Reproduce every one of the records below verbatim, leaving out the pictures.

Available records start

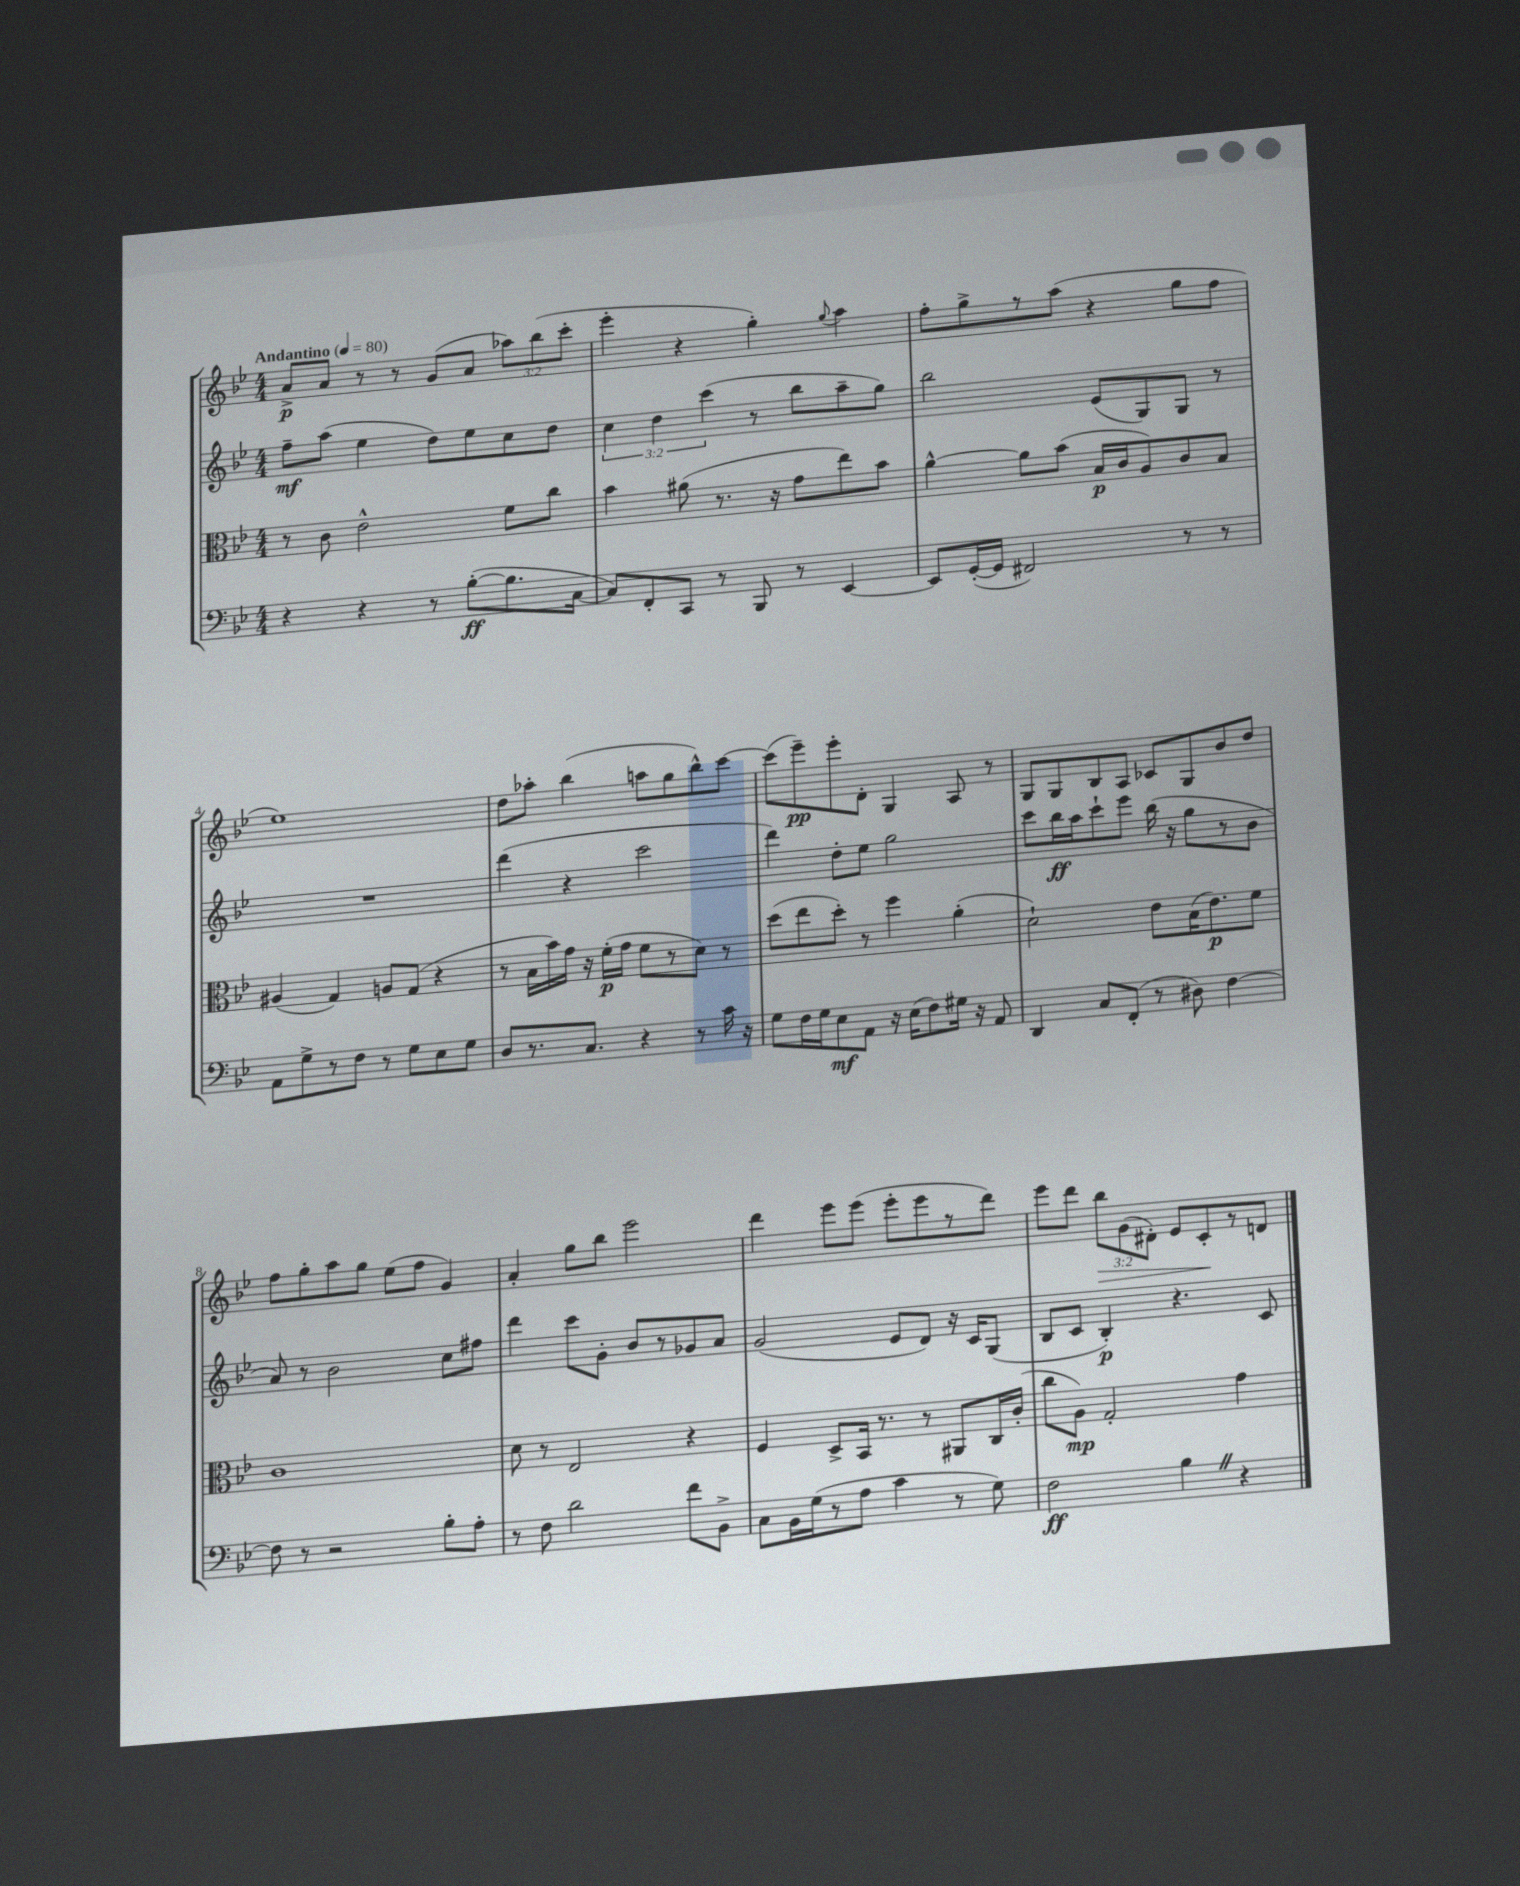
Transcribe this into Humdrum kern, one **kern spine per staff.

**kern	**kern	**kern	**kern
*staff4	*staff3	*staff2	*staff1
*clefF4	*clefC3	*clefG2	*clefG2
*k[b-e-]	*k[b-e-]	*k[b-e-]	*k[b-e-]
*M4/4	*M4/4	*M4/4	*M4/4
*MM80	*MM80	*MM80	*MM80
4r	8r	8ff~	8a^
.	8c	(8aa	8a
4r	2e-^^	4ee-	8r
.	.	.	8r
8r	.	8dd)	(8g
([8B-'	.	8ee-	8a
8.B-]	8f	8cc	12aa-)
.	.	.	(12bb-
.	8cc	8dd	.
.	.	.	12ccc'
[16C	.	.	.
=	=	=	=
8C])	4b-	6cc	4eee-'
8FF'	.	.	.
.	.	6dd	.
8CC	(8a#	.	4r
.	.	(6ccc	.
8r	8.r	.	.
8BBB-	.	8r	4gg')
.	16r	.	.
8r	8g	8bb-	.
.	.	.	8qqgg
[4EE-	8ee-)	8aa~	4aa
.	8b-	8gg)	.
=	=	=	=
8EE-]	[4a^^	2bb-	8ff'
([16GG'	.	.	8gg^
16GG]	.	.	.
2FF#)	8a]	.	8r
.	(8b-	.	(8aa
.	16B-	(8e-	4r
.	16c	.	.
.	8A)	8G)	.
8r	8c	8G	8gg
8r	8B-	8r	8ff
=	=	=	=
8AA	(4A#	1r	1ee-)
8G^	.	.	.
8r	4G)	.	.
8F	.	.	.
8r	8A	.	.
8G	(8G	.	.
8E-	4r	.	.
8G	.	.	.
=	=	=	=
8D	8r	(4ddd	8dd
8.r	16B-	.	8aa-'
.	16b-)	.	.
.	16g	4r	(4bb-
8.C	16r	.	.
.	(16f'	.	.
.	16g	.	.
4r	8f	2ccc	8aa
.	8r	.	8gg
8r	8d)	.	8bb-^^)
16c	8r	.	[8ccc
16r	.	.	.
=	=	=	=
8G	(8dd	4ddd)	(8ccc]
16F	8ee-	.	8eee-~)
16G	.	.	.
8E-	8dd')	8dd'	8eee-'
8AA	8r	8ee-	8d'
16r	4ff	2gg	4G
(16E-	.	.	.
8F)	.	.	.
16G#	(4a'	.	8A
16r	.	.	.
8AA	.	.	8r
=	=	=	=
4DD	2d`)	8ccc	8G
.	.	16bb-	8G
.	.	16aa	.
8C	.	8ccc`	8B-
(8FF'	.	8eee-	8A
8r	8e-	(16bb-	8c-
.	.	16r	.
8D#)	(16B-	8gg	8G
.	8.e-)	.	.
[4F	.	8r	8b-
.	8f	8b-	8dd
=	=	=	=
8F]	1c	8a)	8ff
8r	.	8r	8gg'
2r	.	2b-	8aa
.	.	.	8gg
.	.	.	(8ee-
.	.	.	8ff
8B-'	.	8cc	4g)
8A'	.	8ff#	.
=	=	=	=
8r	8d	4ddd	4a'
8F	8r	.	.
2d	2E-	8ccc	8gg
.	.	8g'	8bb-
.	.	8b-	2eee-
.	.	8r	.
8f	4r	8g-	.
8BB-^	.	8a	.
=	=	=	=
8C	4F	(2g	4ddd
16BB-	.	.	.
(16G	.	.	.
8r	8D^	.	8eee-
8A	16BB-	.	(8eee-
.	8.r	.	.
4c	.	8e-	8eee-'
.	8r	8d)	8eee-
8r	8AA#	16r	8r
.	.	16c	.
8G)	16C	(8G	8ddd)
.	(16c'	.	.
=	=	=	=
2F	8cc	8B-	8eee-
.	8A)	8c	8ddd
.	2G'	4B-')	12bb-
.	.	.	(12g
.	.	.	12d#')
4B-	.	4.r	8e-
.	.	.	8c'
4r	4g	.	8r
.	.	8c	8d
==	==	==	==
*-	*-	*-	*-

Available records end

Problem solution ->
Transcribe this into Humdrum kern, one **kern spine per staff.

**kern	**kern	**kern	**kern
*staff4	*staff3	*staff2	*staff1
*clefF4	*clefC3	*clefG2	*clefG2
*k[b-e-]	*k[b-e-]	*k[b-e-]	*k[b-e-]
*M4/4	*M4/4	*M4/4	*M4/4
*MM80	*MM80	*MM80	*MM80
4r	8r	8ff~	8a^
.	8c	(8aa	8a
4r	2e-^^	4ee-	8r
.	.	.	8r
8r	.	8dd)	(8g
([8B-'	.	8ee-	8a
8.B-]	8f	8cc	12aa-)
.	.	.	(12bb-
.	8cc	8dd	.
.	.	.	12ccc'
[16C	.	.	.
=	=	=	=
8C])	4b-	6cc	4eee-'
8FF'	.	.	.
.	.	6dd	.
8CC	(8a#	.	4r
.	.	(6ccc	.
8r	8.r	.	.
8BBB-	.	8r	4gg')
.	16r	.	.
8r	8g	8bb-	.
.	.	.	8qqgg
[4EE-	8ee-)	8aa~	4aa
.	8b-	8gg)	.
=	=	=	=
8EE-]	[4a^^	2bb-	8ff'
([16GG'	.	.	8gg^
16GG]	.	.	.
2FF#)	8a]	.	8r
.	(8b-	.	(8aa
.	16B-	(8e-	4r
.	16c	.	.
.	8A)	8G)	.
8r	8c	8G	8gg
8r	8B-	8r	8ff
=	=	=	=
8AA	(4A#	1r	1ee-)
8G^	.	.	.
8r	4G)	.	.
8F	.	.	.
8r	8A	.	.
8G	(8G	.	.
8E-	4r	.	.
8G	.	.	.
=	=	=	=
8D	8r	(4ddd	8dd
8.r	16B-	.	8aa-'
.	16b-)	.	.
.	16g	4r	(4bb-
8.C	16r	.	.
.	(16f'	.	.
.	16g	.	.
4r	8f	2ccc	8aa
.	8r	.	8gg
8r	8d)	.	8bb-^^)
16c	8r	.	[8ccc
16r	.	.	.
=	=	=	=
8G	(8dd	4ddd)	(8ccc]
16F	8ee-	.	8eee-~)
16G	.	.	.
8E-	8dd')	8dd'	8eee-'
8AA	8r	8ee-	8d'
16r	4ff	2gg	4G
(16E-	.	.	.
8F)	.	.	.
16G#	(4a'	.	8A
16r	.	.	.
8AA	.	.	8r
=	=	=	=
4DD	2d`)	8ccc	8G
.	.	16bb-	8G
.	.	16aa	.
8C	.	8ccc`	8B-
(8FF'	.	8eee-	8A
8r	8e-	(16bb-	8c-
.	.	16r	.
8D#)	(16B-	8gg	8G
.	8.e-)	.	.
[4F	.	8r	8b-
.	8f	8b-	8dd
=	=	=	=
8F]	1c	8a)	8ff
8r	.	8r	8gg'
2r	.	2b-	8aa
.	.	.	8gg
.	.	.	(8ee-
.	.	.	8ff
8B-'	.	8cc	4g)
8A'	.	8ff#	.
=	=	=	=
8r	8d	4ddd	4a'
8F	8r	.	.
2d	2E-	8ccc	8gg
.	.	8g'	8bb-
.	.	8b-	2eee-
.	.	8r	.
8f	4r	8g-	.
8BB-^	.	8a	.
=	=	=	=
8C	4F	(2g	4ddd
16BB-	.	.	.
(16G	.	.	.
8r	8D^	.	8eee-
8A	16BB-	.	(8eee-
.	8.r	.	.
4c	.	8e-	8eee-'
.	8r	8d)	8eee-
8r	8AA#	16r	8r
.	.	16c	.
8G)	16C	(8G	8ddd)
.	(16c'	.	.
=	=	=	=
2F	8cc	8B-	8eee-
.	8A)	8c	8ddd
.	2G'	4B-')	12bb-
.	.	.	(12g
.	.	.	12d#')
4B-	.	4.r	8e-
.	.	.	8c'
4r	4g	.	8r
.	.	8c	8d
==	==	==	==
*-	*-	*-	*-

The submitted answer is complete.